**Try it:** Of all the lines in the records below, copy only those that contain the string "degrees".

**Extracted entries:**
::::

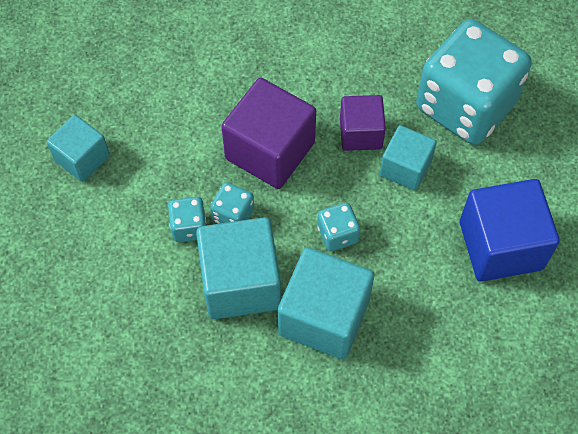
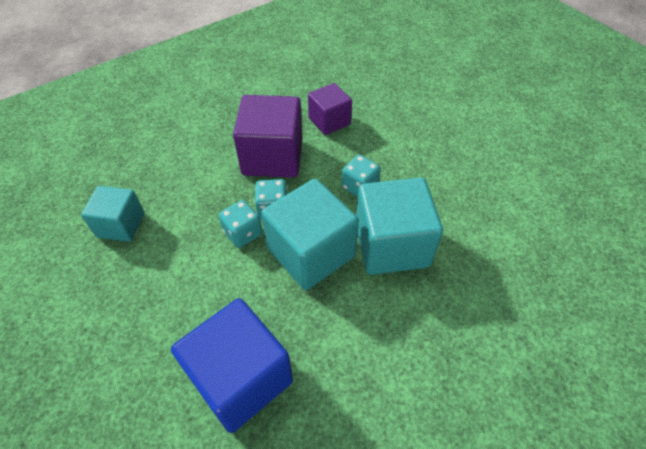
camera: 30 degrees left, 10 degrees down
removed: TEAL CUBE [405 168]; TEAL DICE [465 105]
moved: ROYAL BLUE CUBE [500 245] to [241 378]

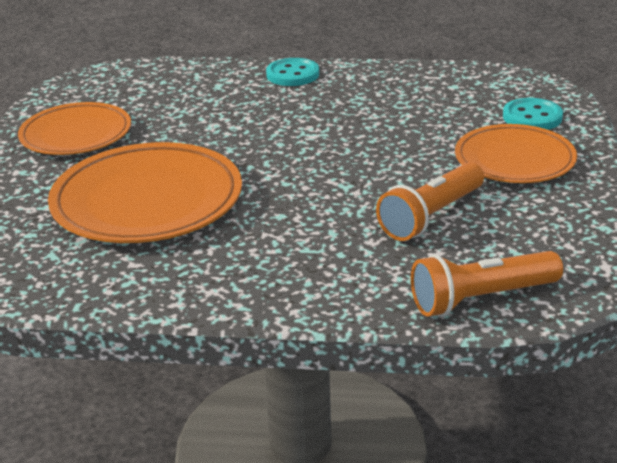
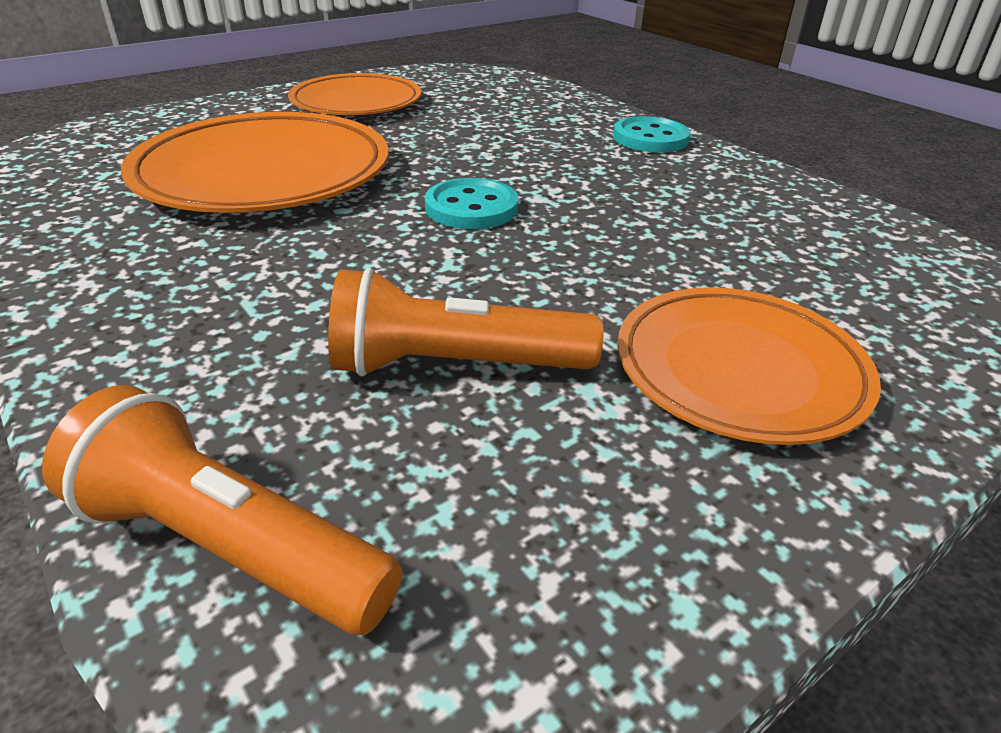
camera: 45 degrees right, 5 degrees up
moved: TEAL SHIRT BUTTON [532 117] to [471 208]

::::

**Written answer:**
camera: 30 degrees left, 10 degrees down
camera: 45 degrees right, 5 degrees up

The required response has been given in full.